Scene edit records:
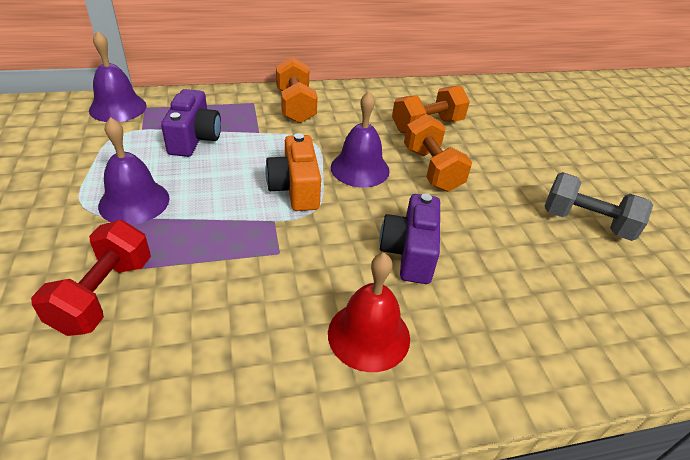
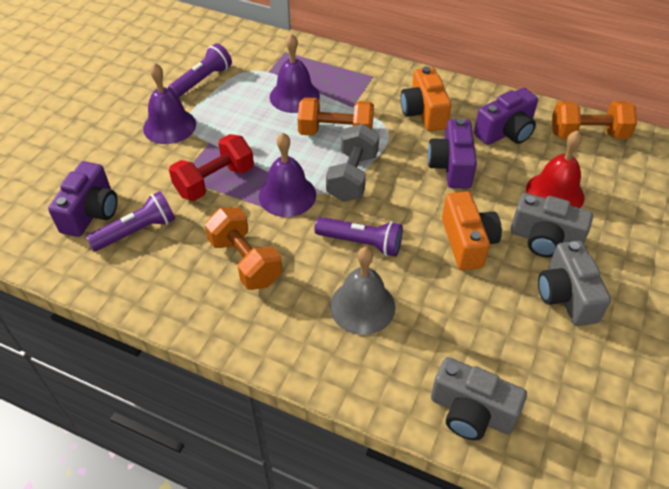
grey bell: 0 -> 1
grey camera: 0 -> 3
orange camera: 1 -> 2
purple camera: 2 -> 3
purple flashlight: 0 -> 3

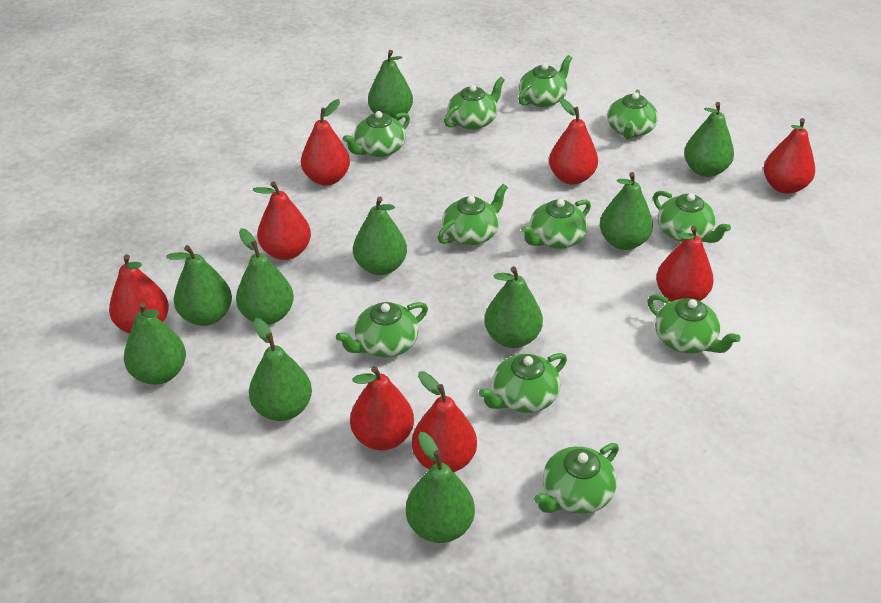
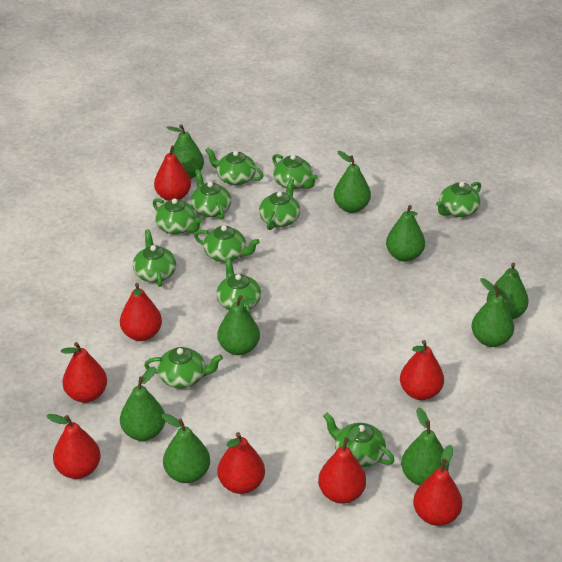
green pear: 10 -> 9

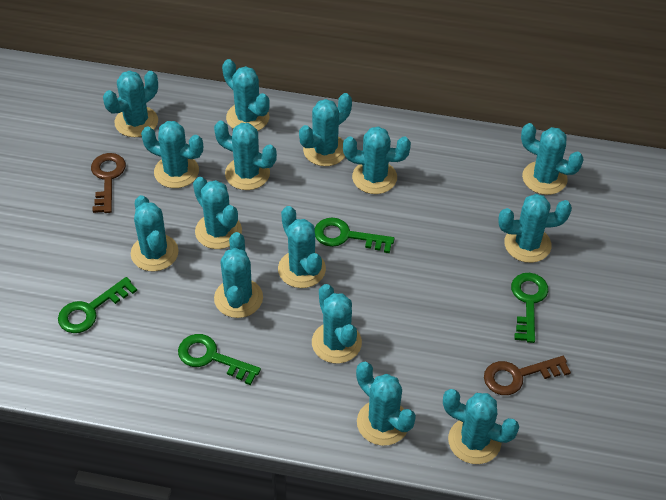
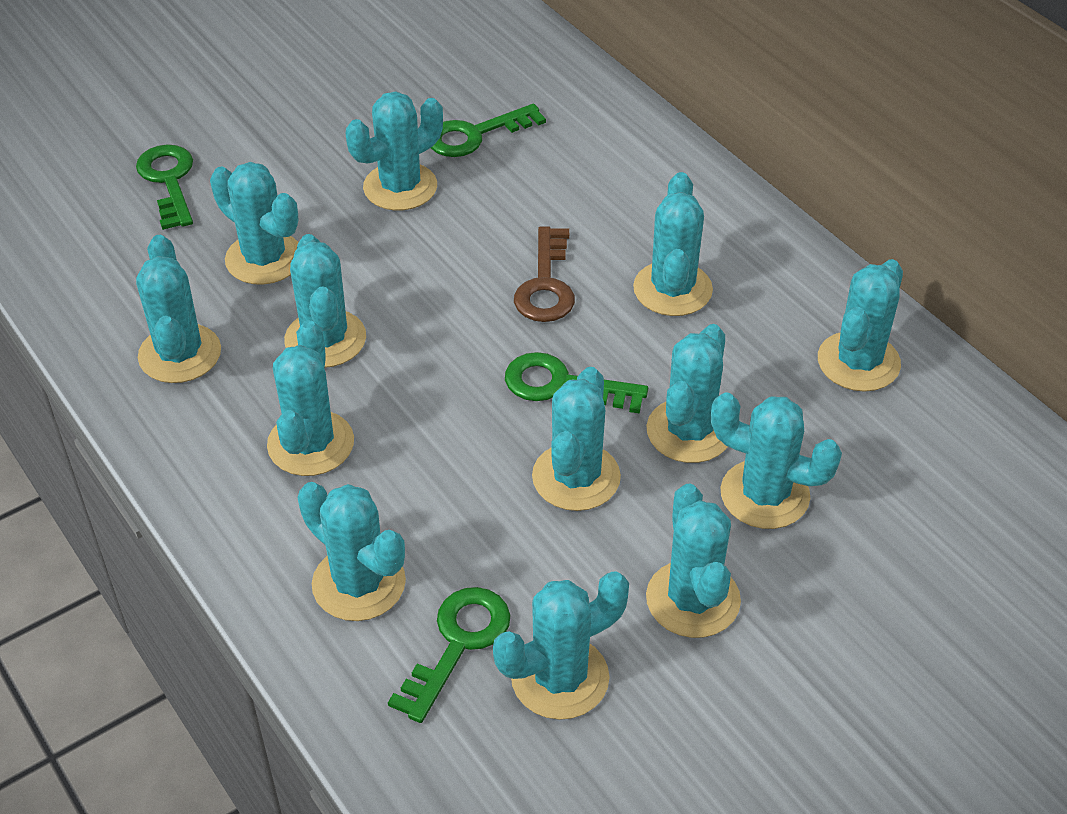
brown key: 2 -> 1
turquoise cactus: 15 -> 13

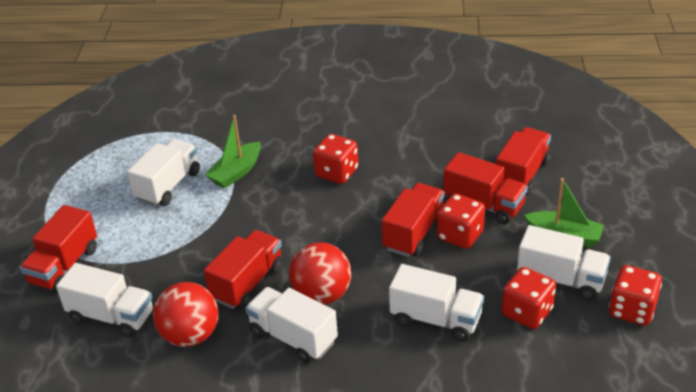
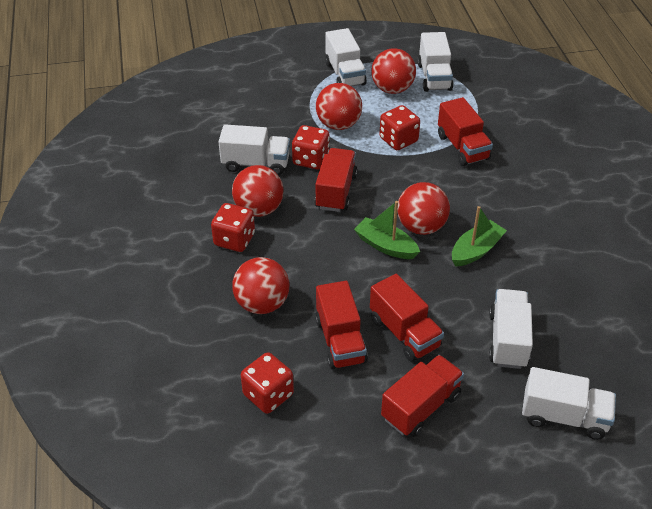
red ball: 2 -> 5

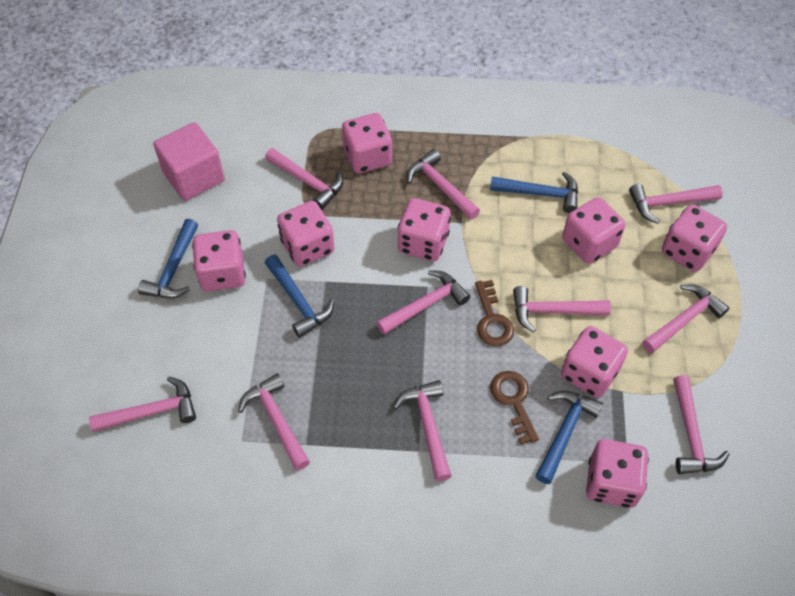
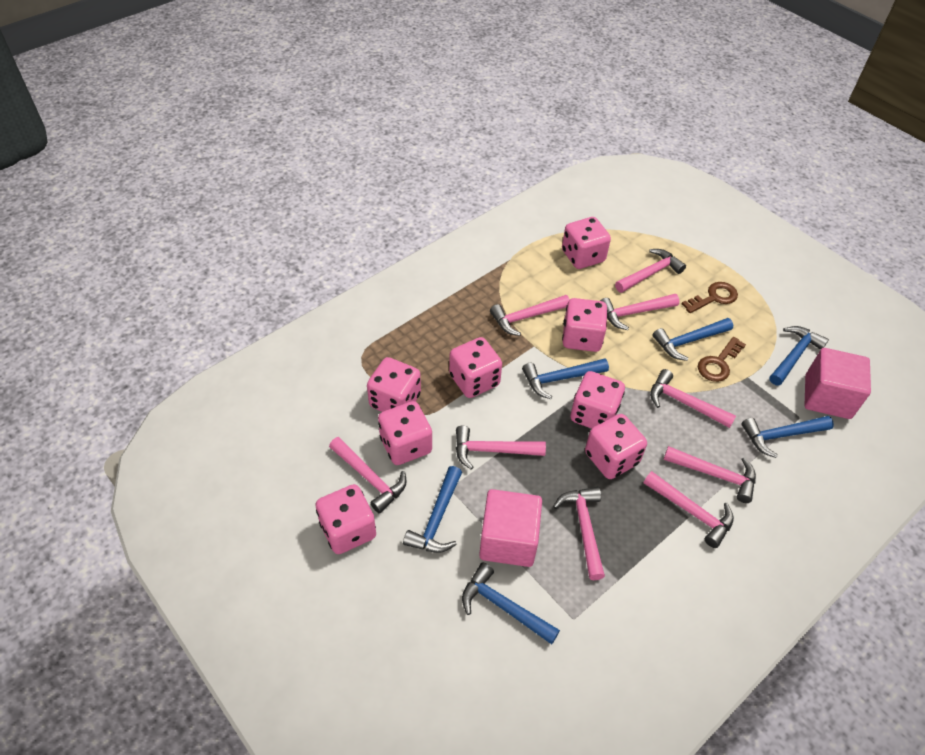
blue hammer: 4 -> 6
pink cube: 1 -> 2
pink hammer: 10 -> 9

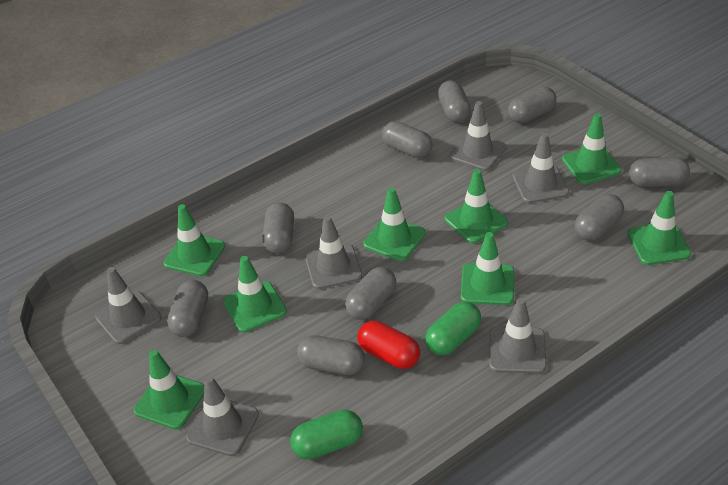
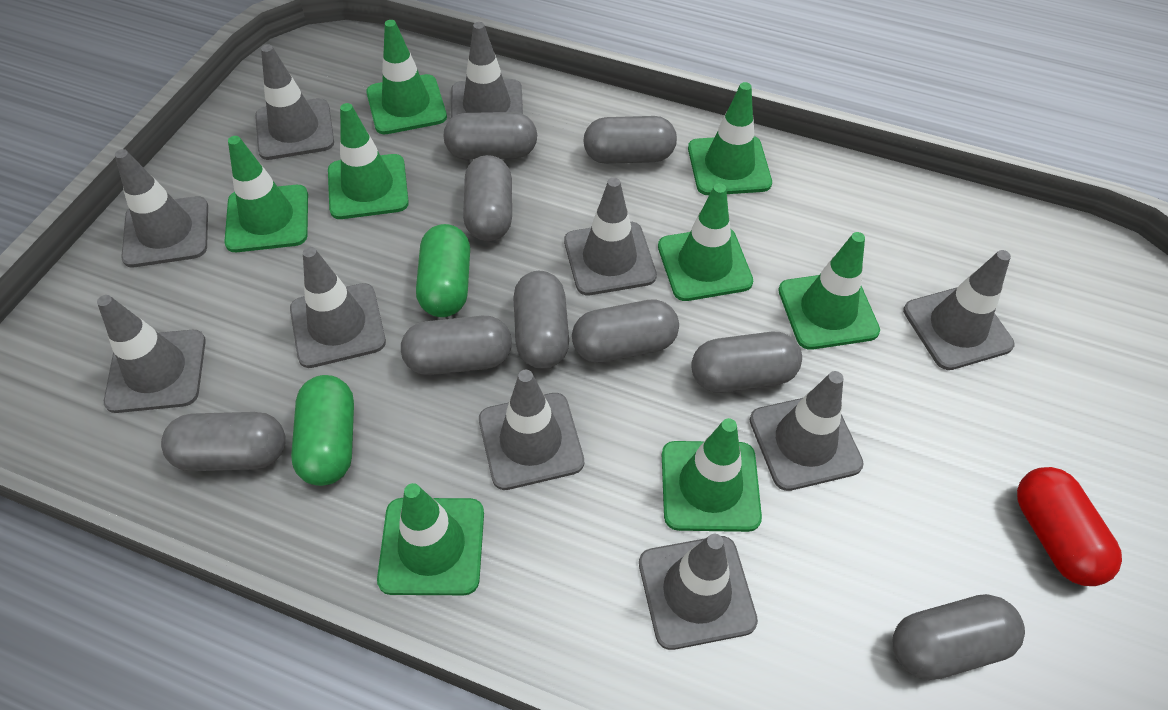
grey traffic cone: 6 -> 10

**What you need to do:**
Output all of the entries verbatim, leaving out any images.

**Task result:**
grey bell: 0 -> 1
grey camera: 0 -> 3
orange camera: 1 -> 2
purple camera: 2 -> 3
purple flashlight: 0 -> 3

green pear: 10 -> 9

brown key: 2 -> 1
turquoise cactus: 15 -> 13

red ball: 2 -> 5

blue hammer: 4 -> 6
pink cube: 1 -> 2
pink hammer: 10 -> 9

grey traffic cone: 6 -> 10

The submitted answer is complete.